## WHAT YOU ARE ASKED TO DO:
Copy the lines from the entries below word for word, leaving out the pictures.

Collected data entries:
--------------------------------------------------

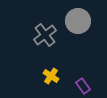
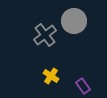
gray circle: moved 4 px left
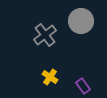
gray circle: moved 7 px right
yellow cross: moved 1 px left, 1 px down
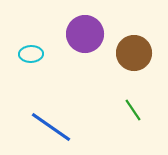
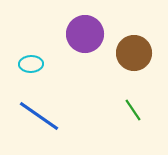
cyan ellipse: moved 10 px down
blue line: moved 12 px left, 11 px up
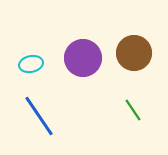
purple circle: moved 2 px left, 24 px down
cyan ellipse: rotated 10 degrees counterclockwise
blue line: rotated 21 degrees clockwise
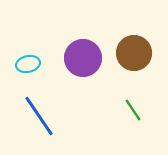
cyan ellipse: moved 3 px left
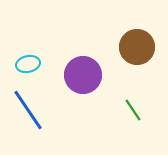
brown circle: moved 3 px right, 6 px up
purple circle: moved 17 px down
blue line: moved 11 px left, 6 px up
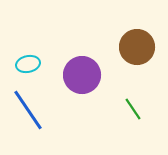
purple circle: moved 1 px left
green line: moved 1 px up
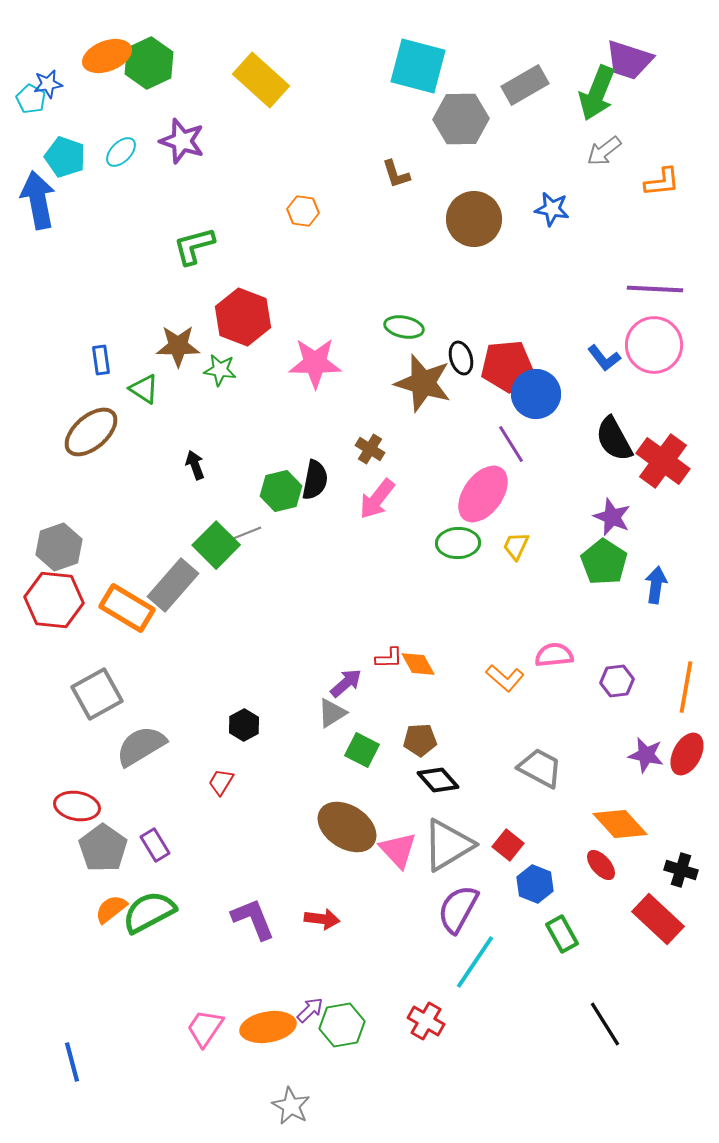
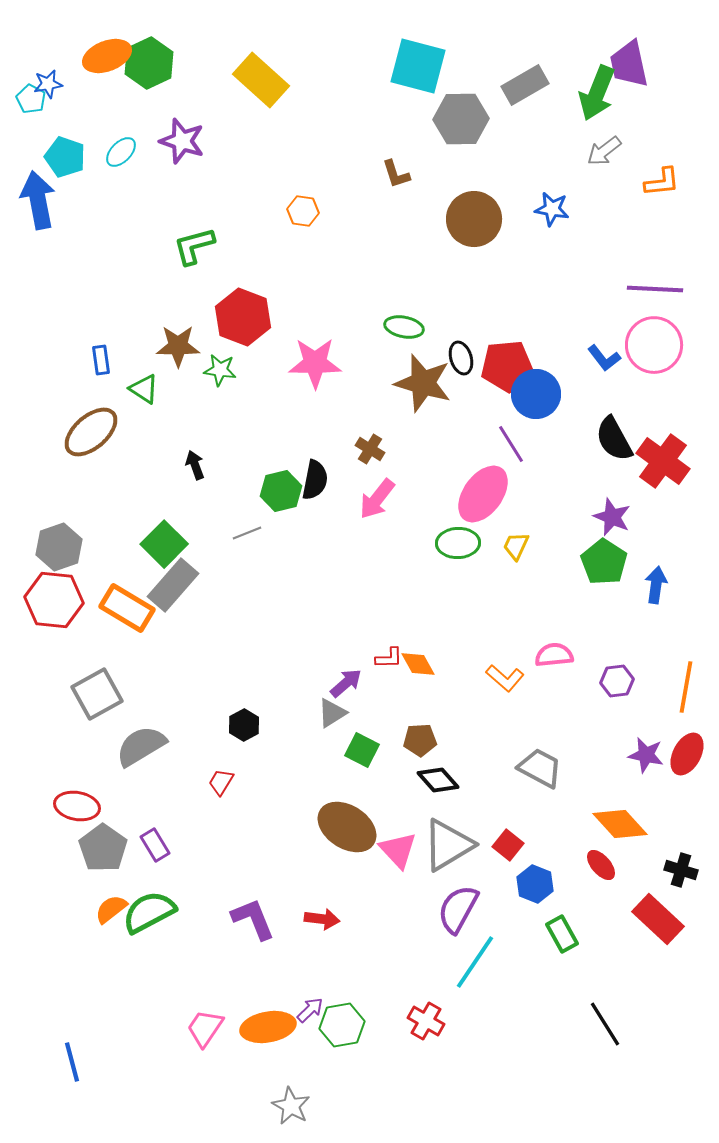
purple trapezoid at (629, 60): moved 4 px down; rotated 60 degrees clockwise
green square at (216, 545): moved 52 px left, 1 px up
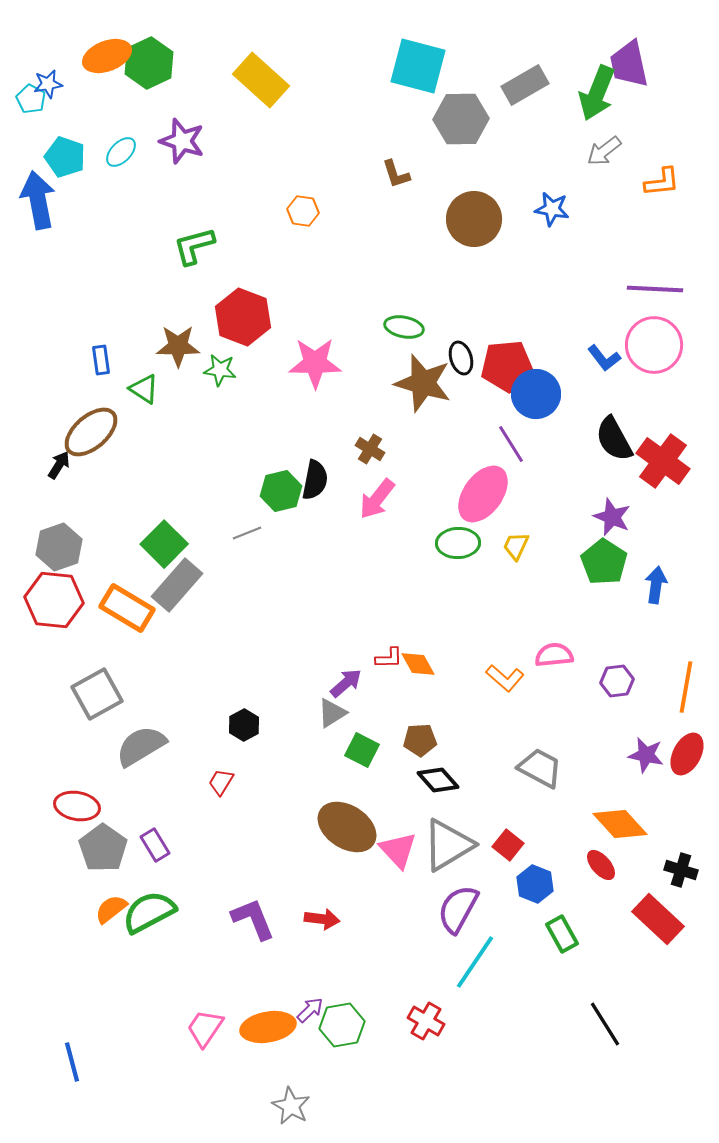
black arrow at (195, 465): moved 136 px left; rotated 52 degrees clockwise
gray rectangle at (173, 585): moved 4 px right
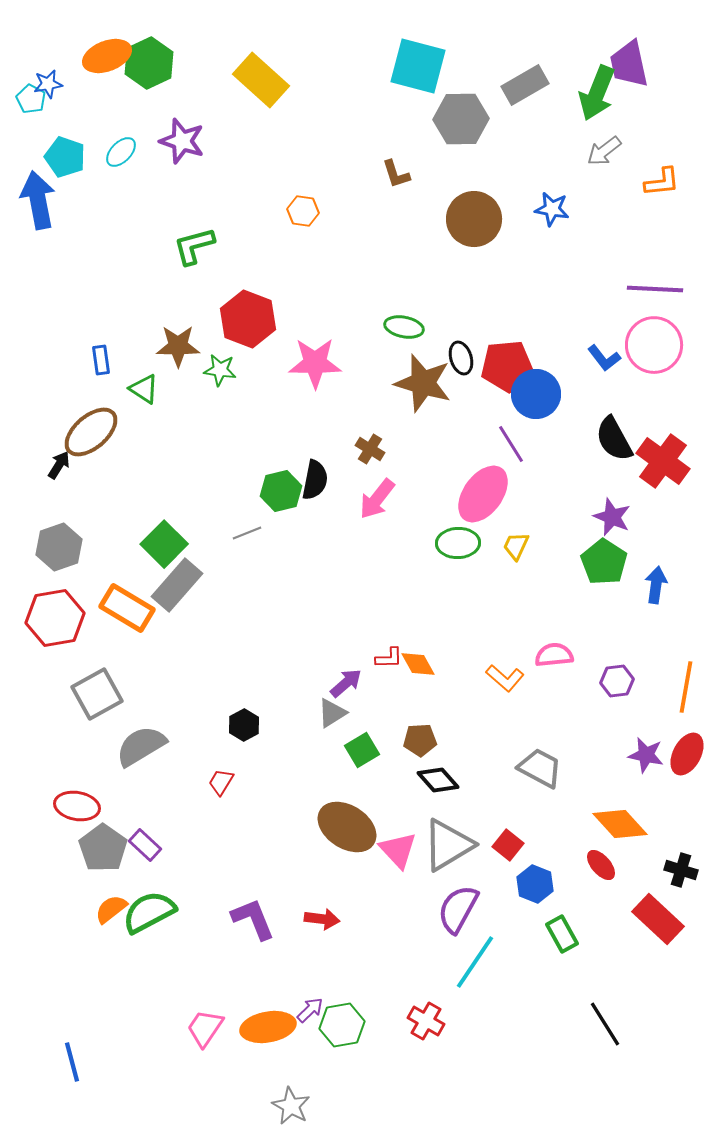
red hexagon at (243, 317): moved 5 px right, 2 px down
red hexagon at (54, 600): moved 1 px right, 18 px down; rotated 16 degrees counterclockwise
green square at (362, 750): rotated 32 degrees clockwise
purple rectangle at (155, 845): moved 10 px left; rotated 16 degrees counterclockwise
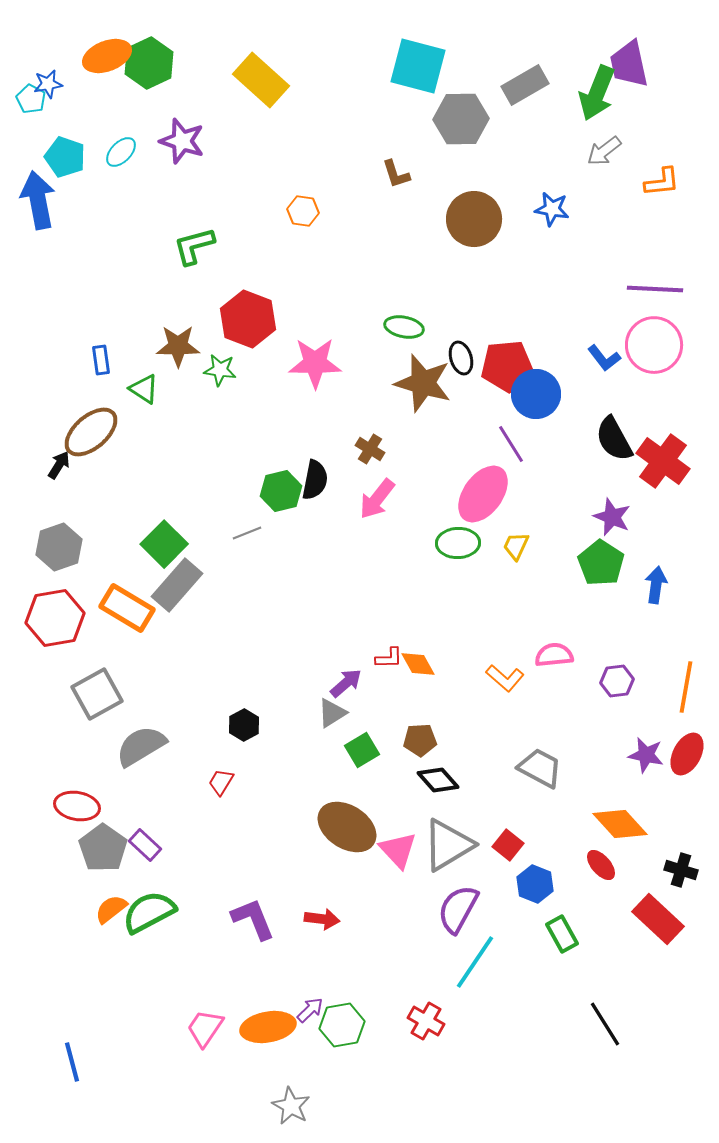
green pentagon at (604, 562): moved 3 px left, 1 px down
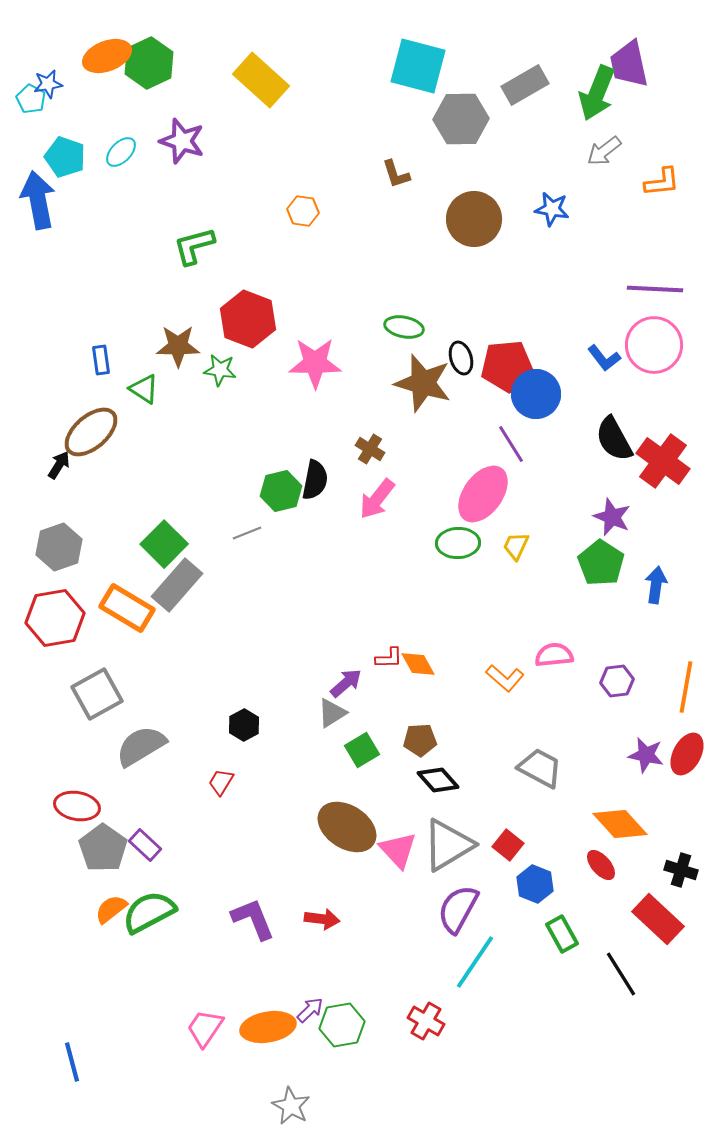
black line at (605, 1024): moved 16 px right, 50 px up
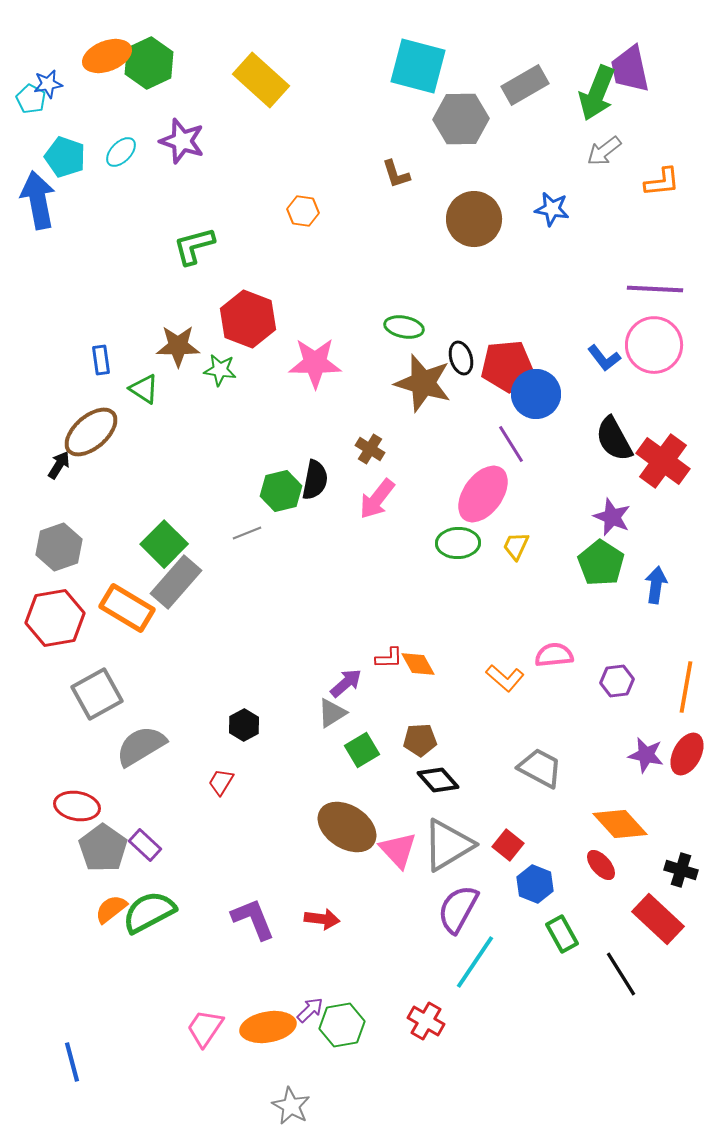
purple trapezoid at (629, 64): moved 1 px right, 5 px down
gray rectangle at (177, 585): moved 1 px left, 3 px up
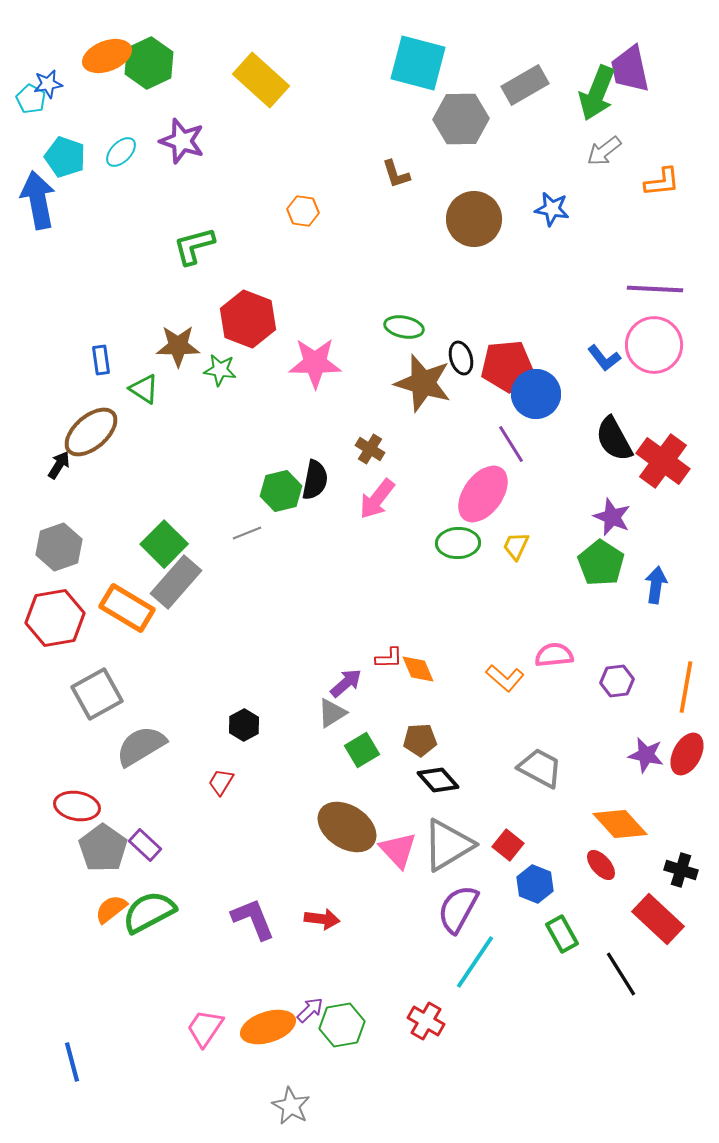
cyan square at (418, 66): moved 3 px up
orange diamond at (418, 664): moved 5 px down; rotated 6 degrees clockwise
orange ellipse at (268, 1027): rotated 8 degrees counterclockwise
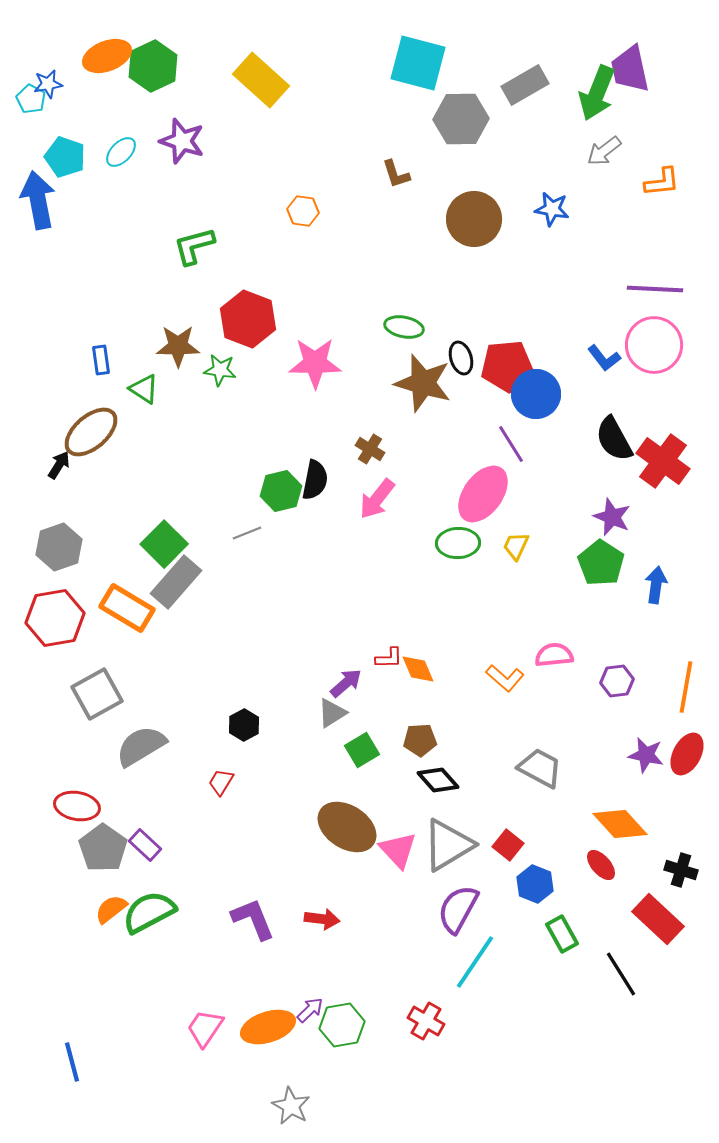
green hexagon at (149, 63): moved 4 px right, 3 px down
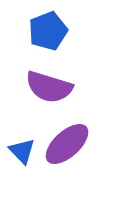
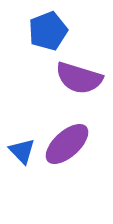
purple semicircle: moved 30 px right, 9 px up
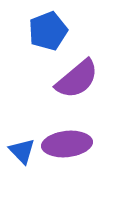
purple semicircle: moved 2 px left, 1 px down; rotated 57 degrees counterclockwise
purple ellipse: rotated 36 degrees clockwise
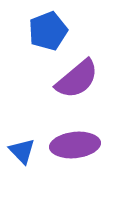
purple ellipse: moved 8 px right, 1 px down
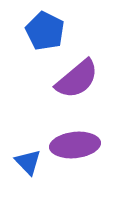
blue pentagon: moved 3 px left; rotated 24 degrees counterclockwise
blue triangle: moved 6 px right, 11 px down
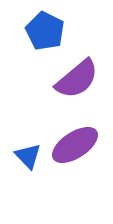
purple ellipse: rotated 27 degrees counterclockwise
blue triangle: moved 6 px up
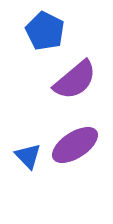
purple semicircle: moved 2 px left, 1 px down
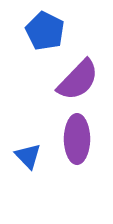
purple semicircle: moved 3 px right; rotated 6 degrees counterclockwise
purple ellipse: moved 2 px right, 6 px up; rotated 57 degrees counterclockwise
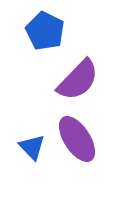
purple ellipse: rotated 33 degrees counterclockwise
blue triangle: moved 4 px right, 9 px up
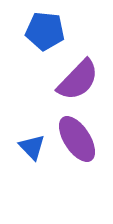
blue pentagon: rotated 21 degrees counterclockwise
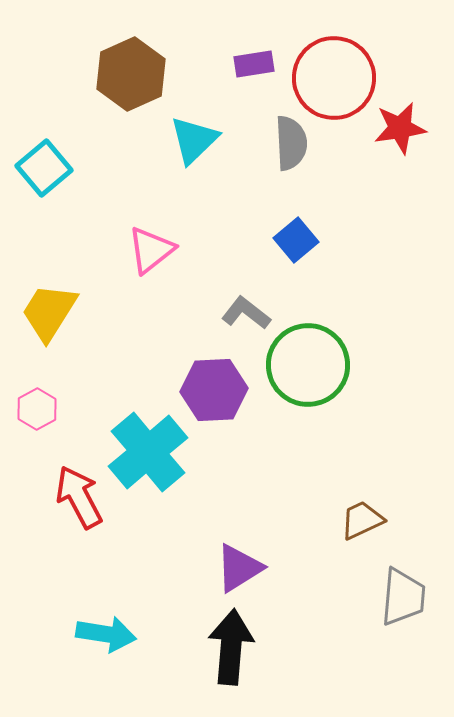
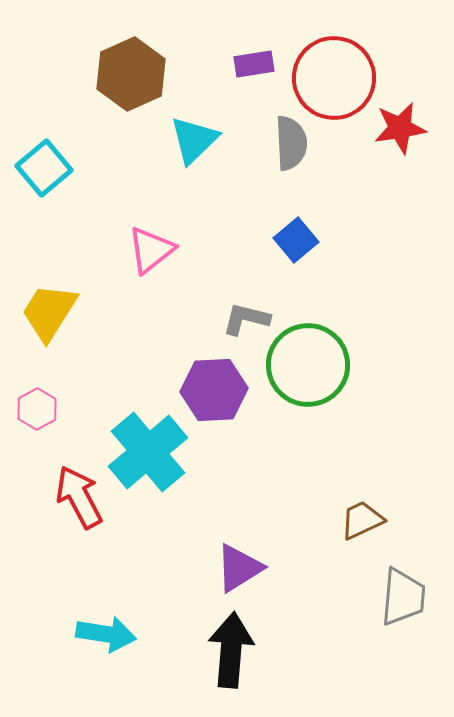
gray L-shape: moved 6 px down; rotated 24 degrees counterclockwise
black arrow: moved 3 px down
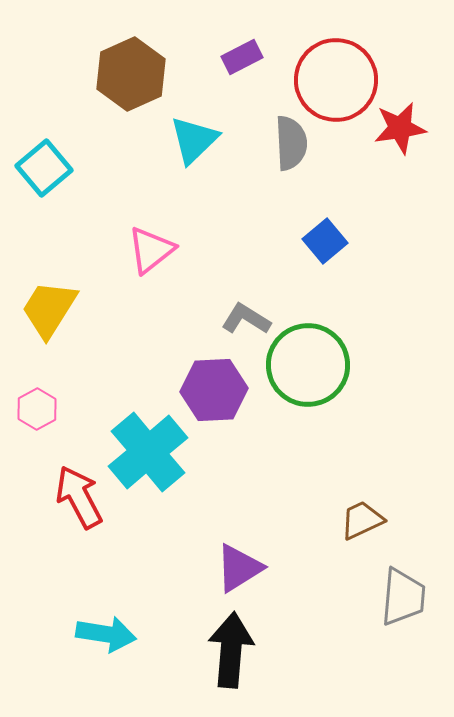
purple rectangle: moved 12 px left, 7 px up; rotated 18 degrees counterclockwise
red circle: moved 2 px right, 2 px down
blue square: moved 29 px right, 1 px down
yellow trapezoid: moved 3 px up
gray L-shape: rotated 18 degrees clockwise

--------------------------------------------------

## RESULT OF THIS TASK:
gray circle: moved 4 px left
gray circle: moved 7 px right
yellow cross: moved 1 px left, 1 px down
cyan ellipse: moved 10 px down
blue line: moved 12 px left, 11 px up
purple circle: moved 2 px left, 24 px down
cyan ellipse: rotated 10 degrees counterclockwise
blue line: rotated 21 degrees clockwise
cyan ellipse: moved 3 px left
brown circle: moved 3 px right, 6 px up
purple circle: moved 17 px down
blue line: moved 11 px left, 6 px up
purple circle: moved 1 px left
green line: moved 1 px up
purple trapezoid at (629, 60): moved 4 px down; rotated 60 degrees clockwise
green square at (216, 545): moved 52 px left, 1 px up
black arrow at (195, 465): moved 136 px left; rotated 52 degrees clockwise
gray rectangle at (173, 585): moved 4 px right
red hexagon at (243, 317): moved 5 px right, 2 px down
red hexagon at (54, 600): moved 1 px right, 18 px down; rotated 16 degrees counterclockwise
green square at (362, 750): rotated 32 degrees clockwise
purple rectangle at (155, 845): moved 10 px left; rotated 16 degrees counterclockwise
green pentagon at (604, 562): moved 3 px left, 1 px down
black line at (605, 1024): moved 16 px right, 50 px up
purple trapezoid at (629, 64): moved 1 px right, 5 px down
gray rectangle at (177, 585): moved 1 px left, 3 px up
cyan square at (418, 66): moved 3 px up
orange diamond at (418, 664): moved 5 px down; rotated 6 degrees clockwise
orange ellipse at (268, 1027): rotated 8 degrees counterclockwise
green hexagon at (149, 63): moved 4 px right, 3 px down
purple semicircle: moved 30 px right, 9 px up
purple semicircle: moved 2 px left, 1 px down; rotated 57 degrees counterclockwise
purple ellipse: rotated 36 degrees clockwise
purple ellipse: moved 8 px right, 1 px down
blue pentagon: moved 3 px left; rotated 24 degrees counterclockwise
blue triangle: moved 6 px right, 11 px down
purple ellipse: rotated 27 degrees counterclockwise
blue triangle: moved 6 px up
purple semicircle: moved 2 px left, 1 px down
purple semicircle: moved 3 px right; rotated 6 degrees counterclockwise
purple ellipse: moved 2 px right, 6 px up; rotated 57 degrees counterclockwise
purple ellipse: rotated 33 degrees counterclockwise
blue triangle: moved 4 px right, 9 px up
blue pentagon: rotated 21 degrees counterclockwise
gray L-shape: moved 6 px down; rotated 24 degrees counterclockwise
black arrow: moved 3 px down
purple rectangle: moved 12 px left, 7 px up; rotated 18 degrees counterclockwise
red circle: moved 2 px right, 2 px down
blue square: moved 29 px right, 1 px down
yellow trapezoid: moved 3 px up
gray L-shape: rotated 18 degrees clockwise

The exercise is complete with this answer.